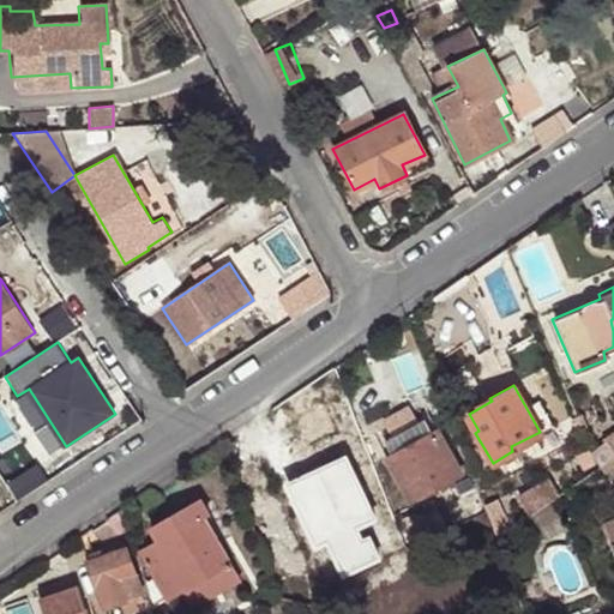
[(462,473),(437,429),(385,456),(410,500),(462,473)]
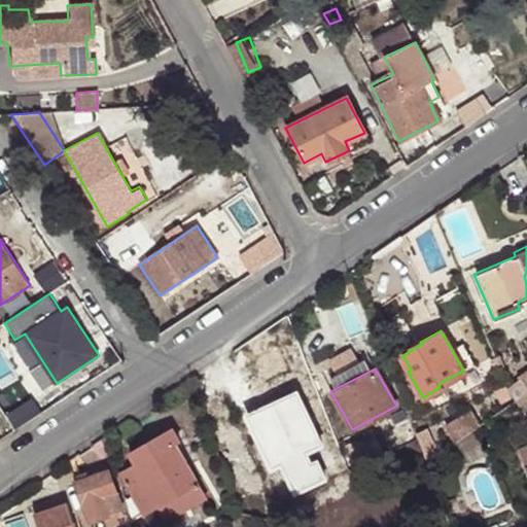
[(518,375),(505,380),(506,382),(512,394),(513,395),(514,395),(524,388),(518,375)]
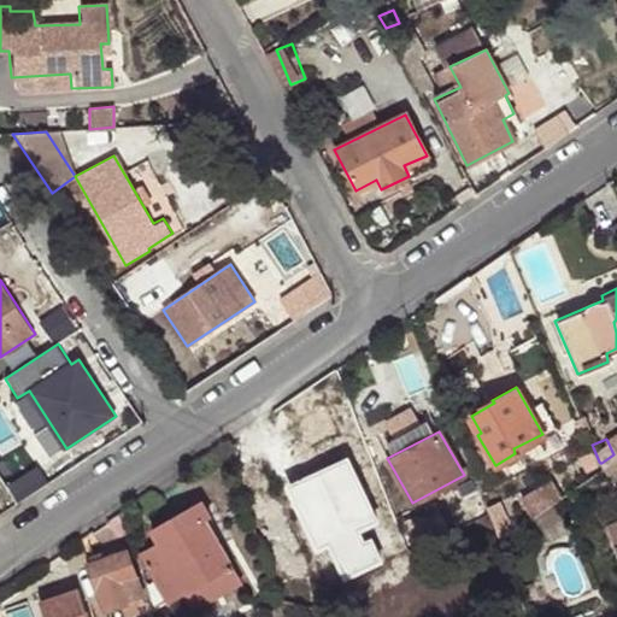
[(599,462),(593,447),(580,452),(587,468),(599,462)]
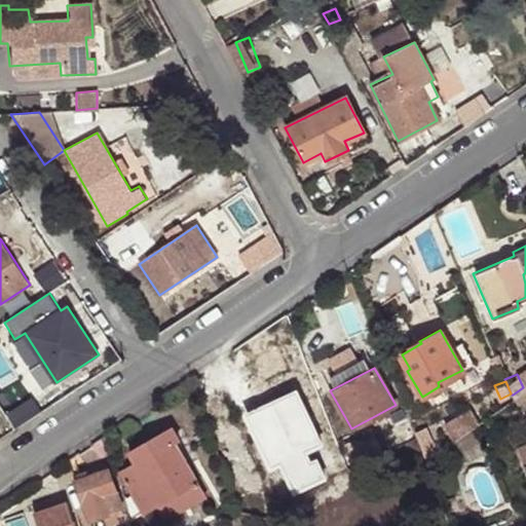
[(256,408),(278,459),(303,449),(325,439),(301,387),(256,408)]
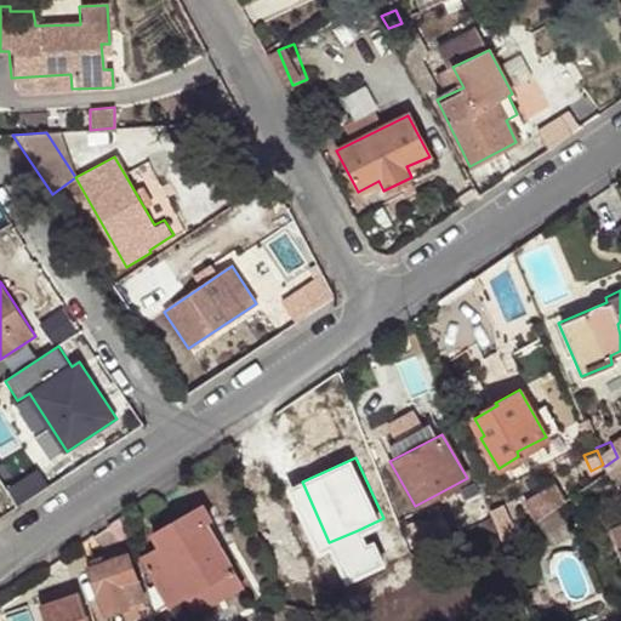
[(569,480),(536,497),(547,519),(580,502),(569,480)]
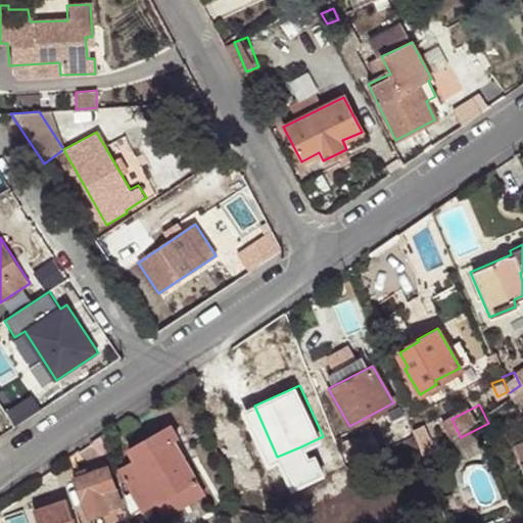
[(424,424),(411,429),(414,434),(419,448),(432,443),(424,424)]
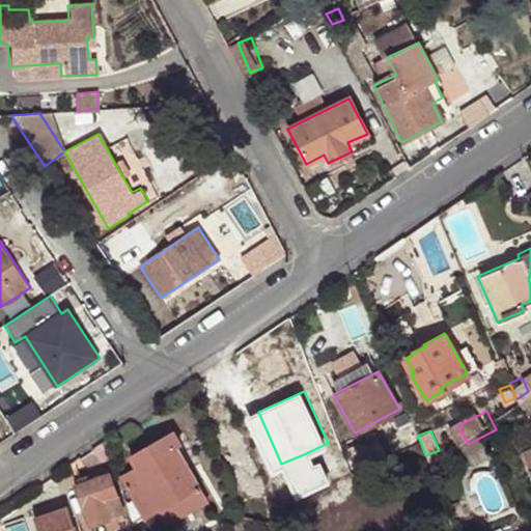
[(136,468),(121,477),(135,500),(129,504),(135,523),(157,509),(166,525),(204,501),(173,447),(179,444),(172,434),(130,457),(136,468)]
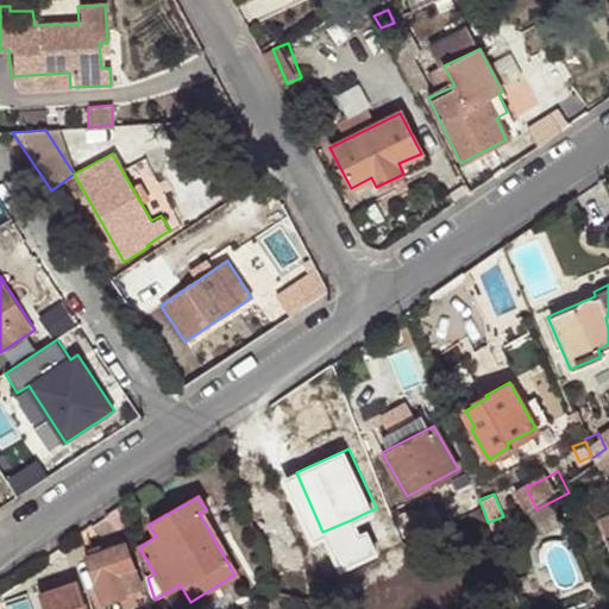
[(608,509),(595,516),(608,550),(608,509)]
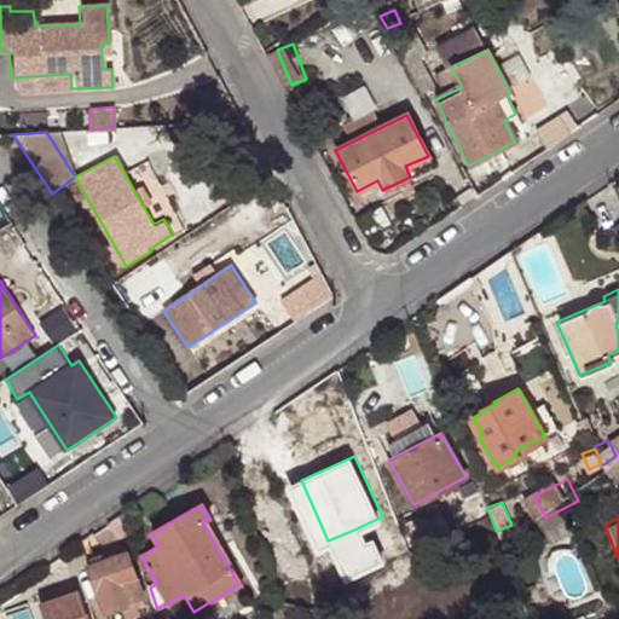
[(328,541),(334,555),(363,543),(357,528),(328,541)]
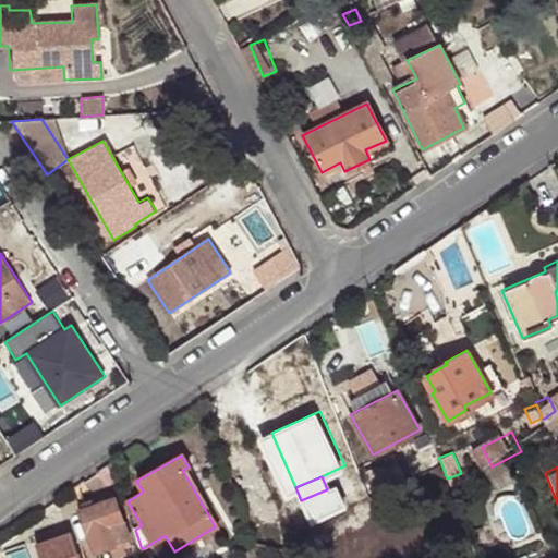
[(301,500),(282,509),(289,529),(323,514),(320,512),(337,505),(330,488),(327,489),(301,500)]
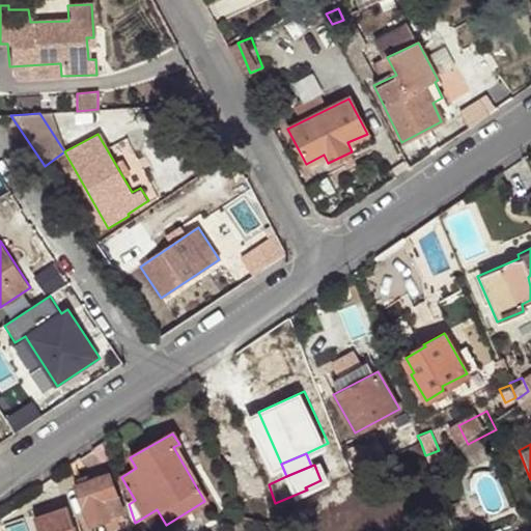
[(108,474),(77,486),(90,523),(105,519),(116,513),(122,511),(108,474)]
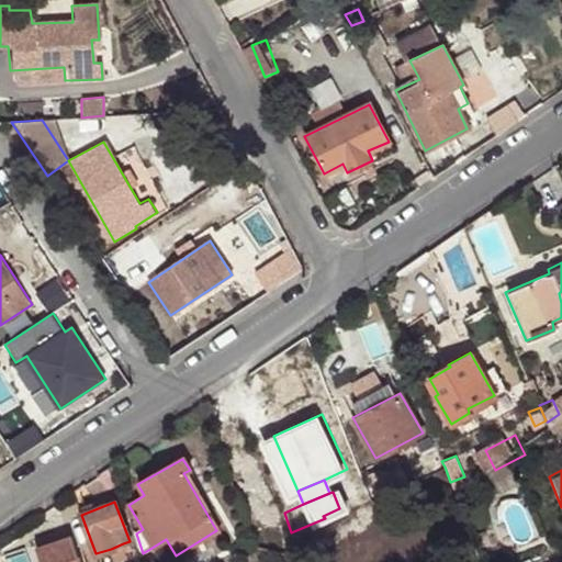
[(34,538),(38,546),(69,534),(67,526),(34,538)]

▶ WORK INSTRUCTIONS
In the copy, include no pictures; transcribe every record above verbatim.

▶ SOLUTION TO THIS EXERCISE
[(462,473),(437,429),(385,456),(410,500),(462,473)]
[(518,375),(505,380),(506,382),(512,394),(513,395),(514,395),(524,388),(518,375)]
[(599,462),(593,447),(580,452),(587,468),(599,462)]
[(256,408),(278,459),(303,449),(325,439),(301,387),(256,408)]
[(569,480),(536,497),(547,519),(580,502),(569,480)]
[(424,424),(411,429),(414,434),(419,448),(432,443),(424,424)]
[(136,468),(121,477),(135,500),(129,504),(135,523),(157,509),(166,525),(204,501),(173,447),(179,444),(172,434),(130,457),(136,468)]
[(608,509),(595,516),(608,550),(608,509)]
[(328,541),(334,555),(363,543),(357,528),(328,541)]
[(301,500),(282,509),(289,529),(323,514),(320,512),(337,505),(330,488),(327,489),(301,500)]
[(108,474),(77,486),(90,523),(105,519),(116,513),(122,511),(108,474)]
[(34,538),(38,546),(69,534),(67,526),(34,538)]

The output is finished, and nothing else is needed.